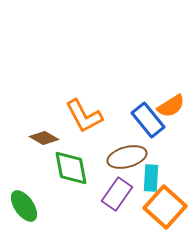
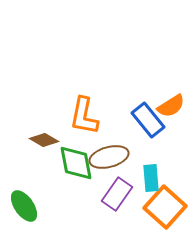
orange L-shape: rotated 39 degrees clockwise
brown diamond: moved 2 px down
brown ellipse: moved 18 px left
green diamond: moved 5 px right, 5 px up
cyan rectangle: rotated 8 degrees counterclockwise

● Task description
Return the full set of lines above word for word and with no pictures.

● Answer to this exercise
orange L-shape: rotated 39 degrees clockwise
brown diamond: moved 2 px down
brown ellipse: moved 18 px left
green diamond: moved 5 px right, 5 px up
cyan rectangle: rotated 8 degrees counterclockwise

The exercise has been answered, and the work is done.